§ **REQUIRED WORK**: Below is a block of entries; repeat exactly the lines starting at the line that contains "red plate L6 level 2 -> red plate I8 level 4" and ending at the line that contains "red brick O3:P5", both included.

§ **INFORMATION PROVIDED**:
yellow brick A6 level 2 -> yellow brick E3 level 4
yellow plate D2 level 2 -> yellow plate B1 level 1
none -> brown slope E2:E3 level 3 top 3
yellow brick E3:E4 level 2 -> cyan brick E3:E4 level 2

==

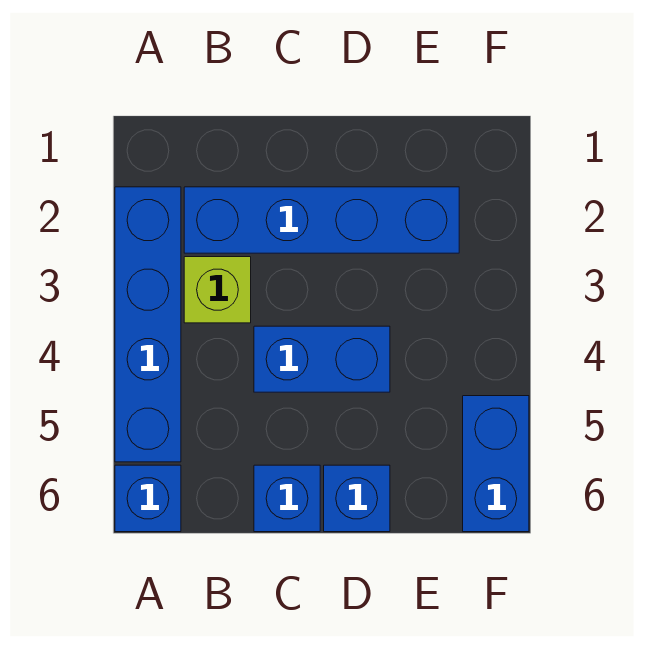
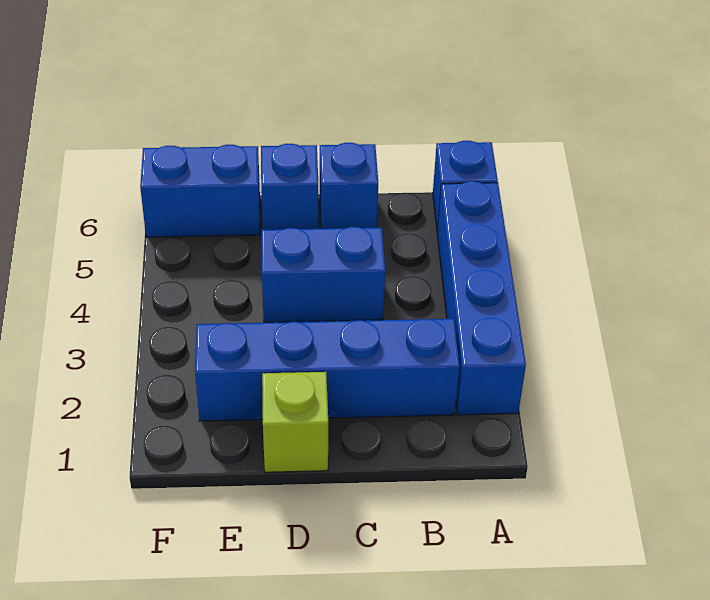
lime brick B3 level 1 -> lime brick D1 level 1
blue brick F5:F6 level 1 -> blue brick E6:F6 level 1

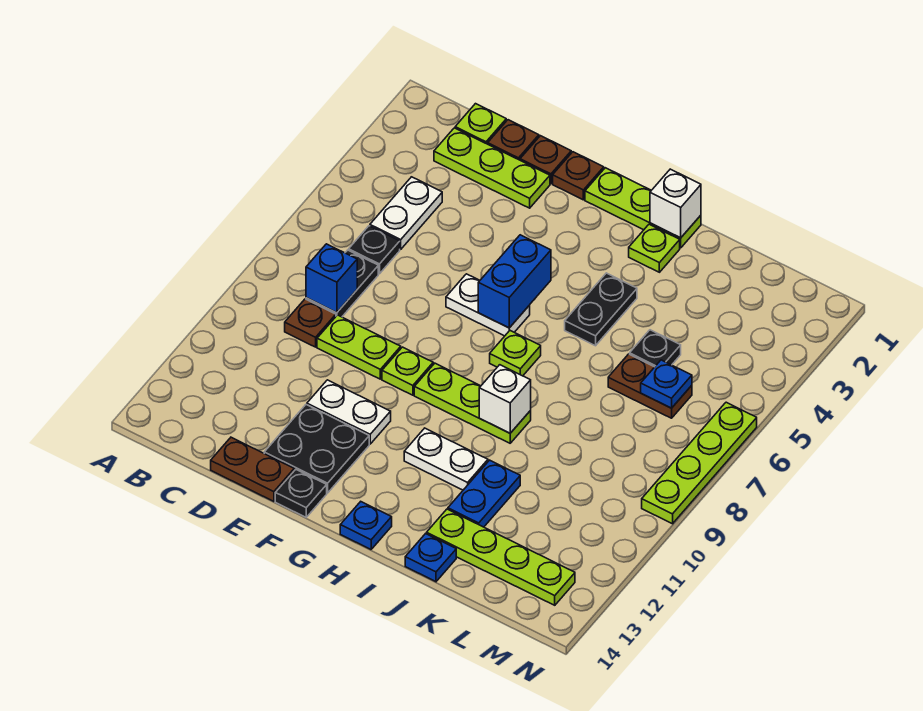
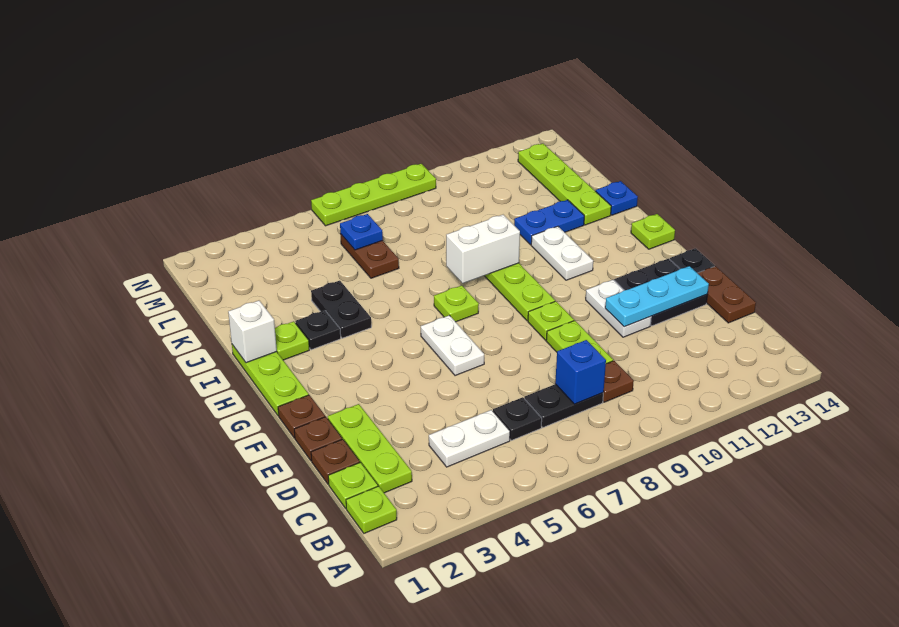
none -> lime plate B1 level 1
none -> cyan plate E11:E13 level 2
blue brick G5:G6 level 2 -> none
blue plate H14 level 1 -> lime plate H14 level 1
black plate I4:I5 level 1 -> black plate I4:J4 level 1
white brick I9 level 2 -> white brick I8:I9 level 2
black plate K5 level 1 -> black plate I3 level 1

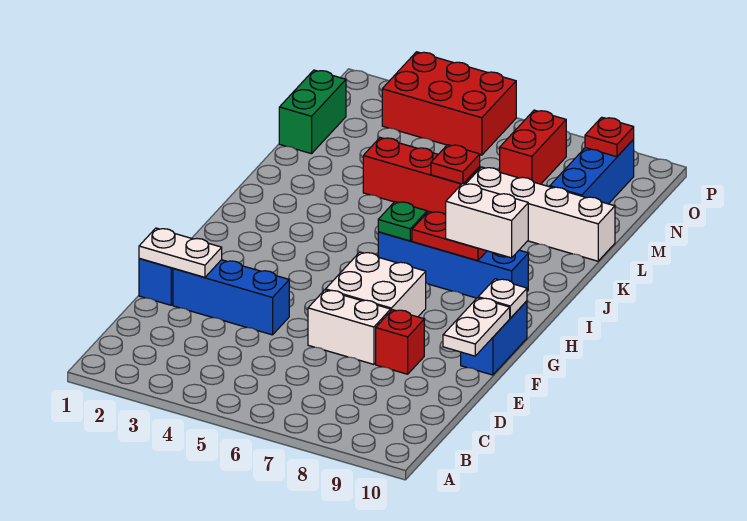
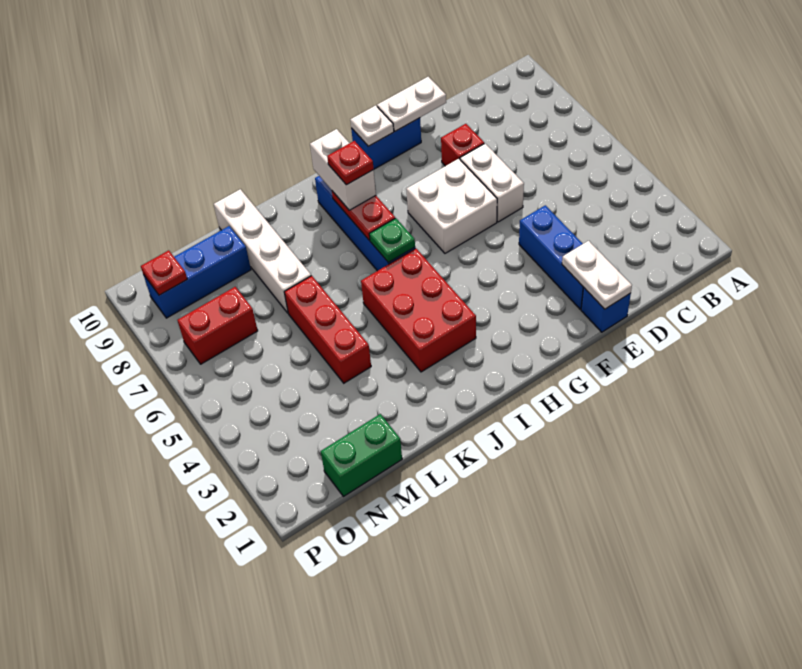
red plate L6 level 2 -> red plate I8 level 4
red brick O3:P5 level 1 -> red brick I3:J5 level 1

--

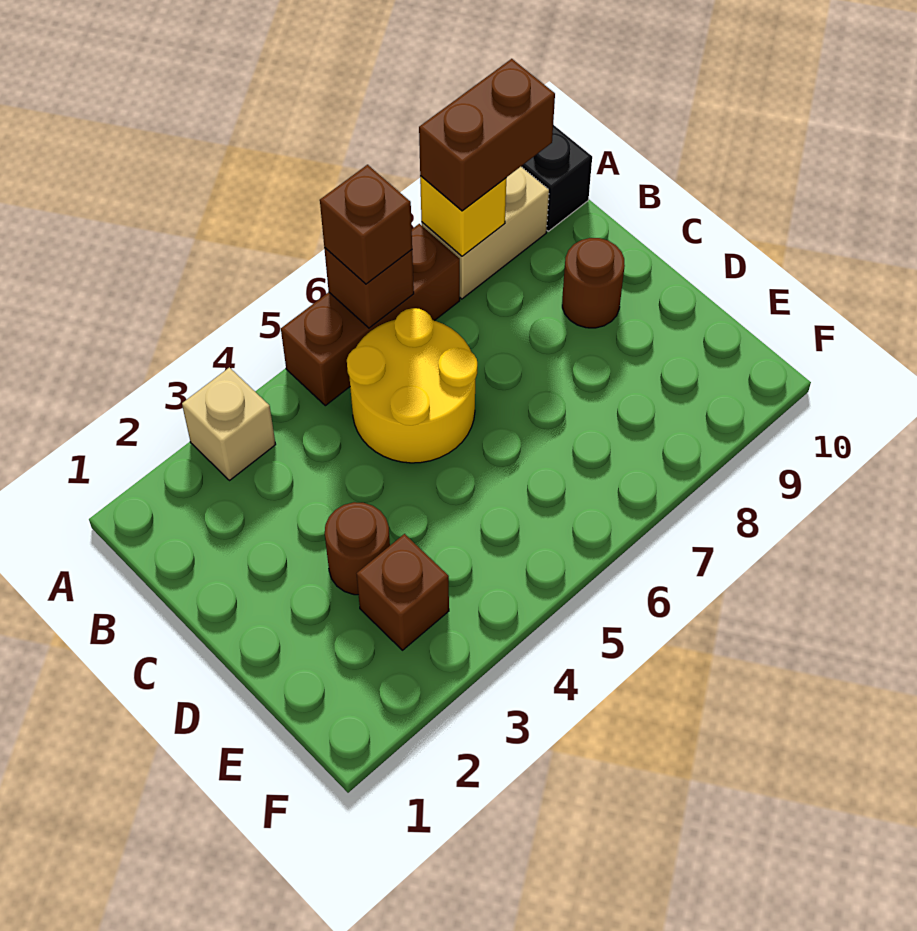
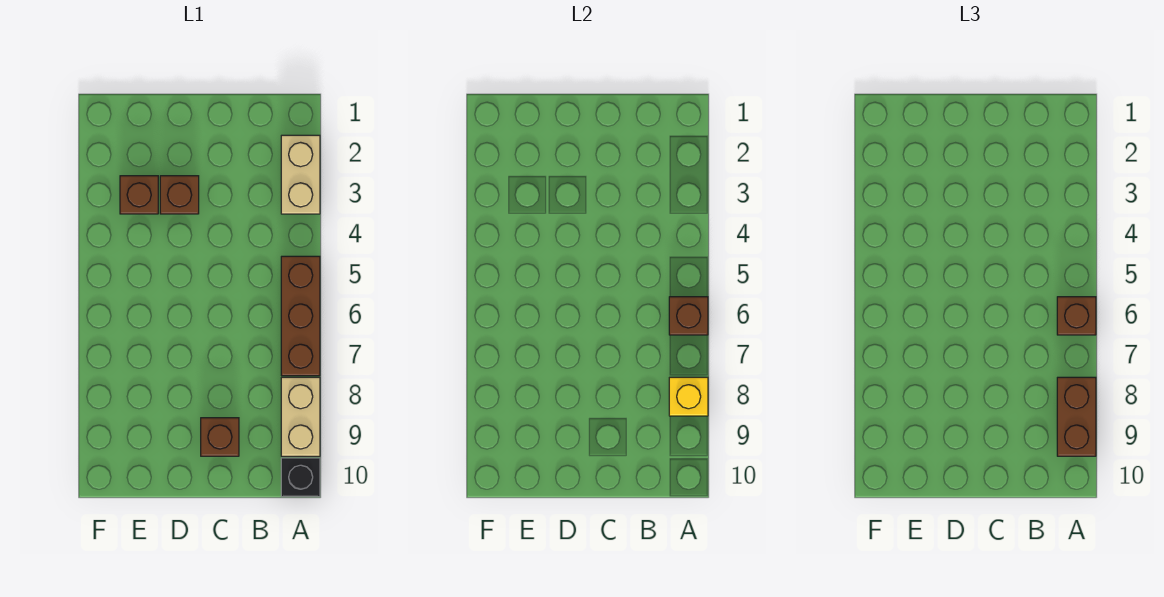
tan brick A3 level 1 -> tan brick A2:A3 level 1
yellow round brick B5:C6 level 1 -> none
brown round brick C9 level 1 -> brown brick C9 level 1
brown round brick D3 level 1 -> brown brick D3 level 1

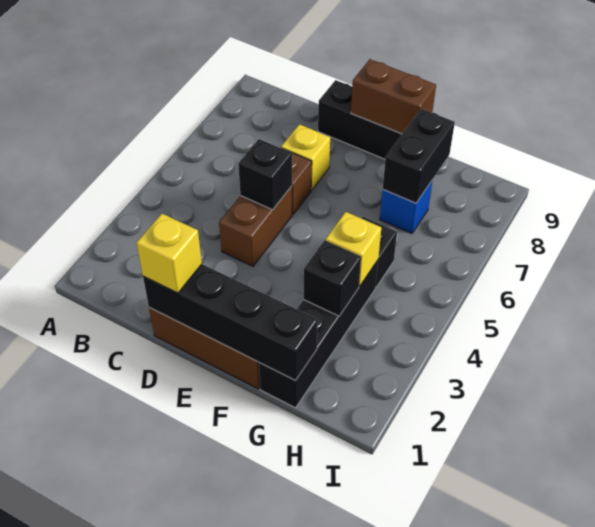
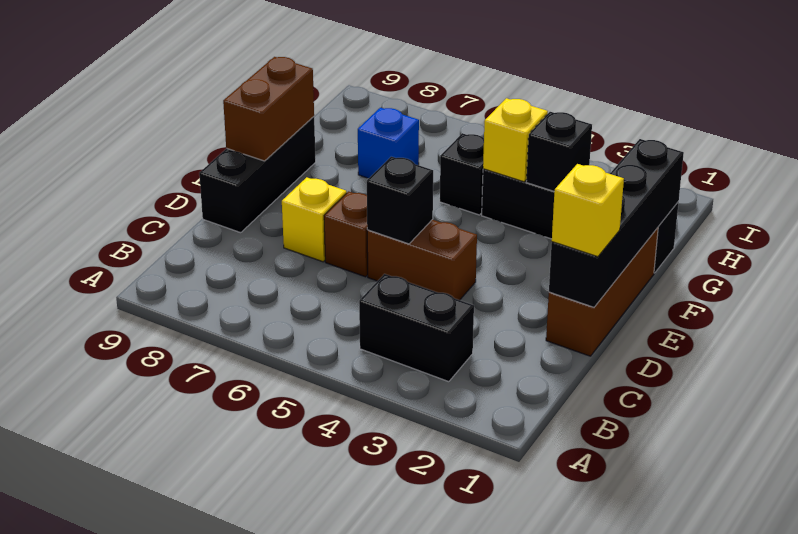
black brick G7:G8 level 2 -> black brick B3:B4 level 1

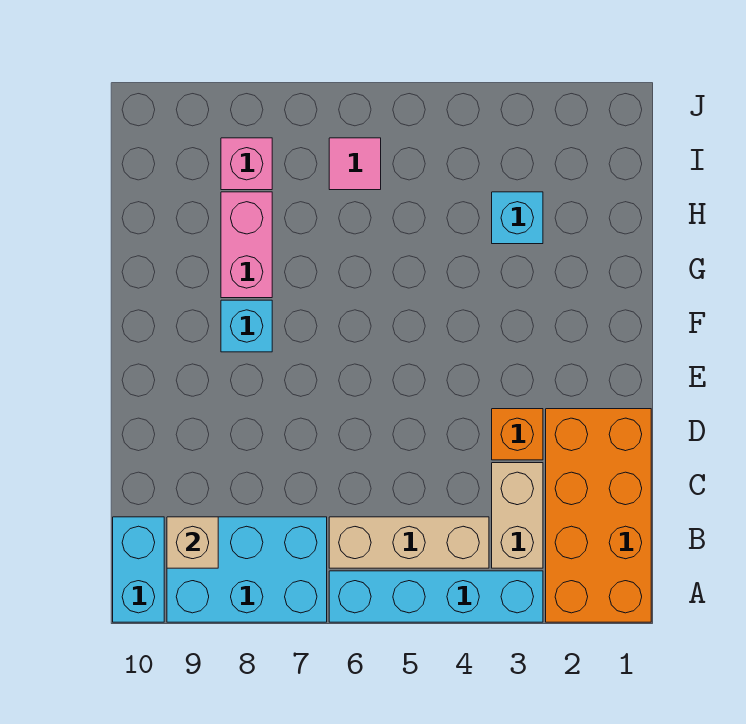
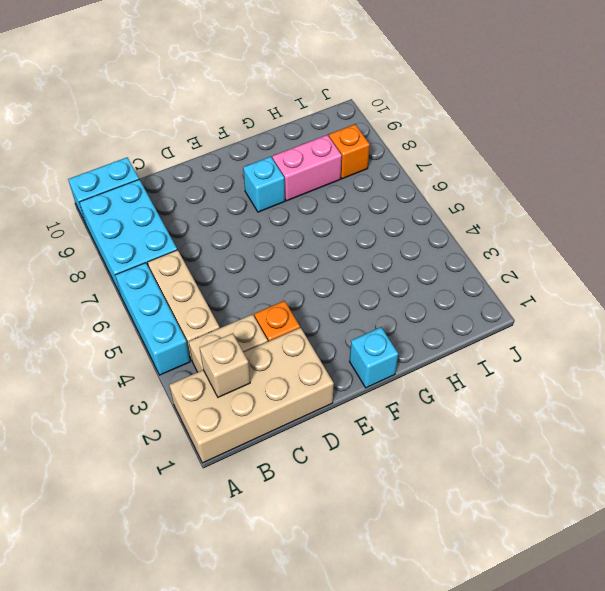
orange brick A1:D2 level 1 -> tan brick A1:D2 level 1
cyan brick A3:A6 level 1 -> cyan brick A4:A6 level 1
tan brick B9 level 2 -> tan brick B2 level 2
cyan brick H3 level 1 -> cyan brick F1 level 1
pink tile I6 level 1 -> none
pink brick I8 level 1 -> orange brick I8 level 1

§ **ANSWER SPACE**:
red plate L6 level 2 -> red plate I8 level 4
red brick O3:P5 level 1 -> red brick I3:J5 level 1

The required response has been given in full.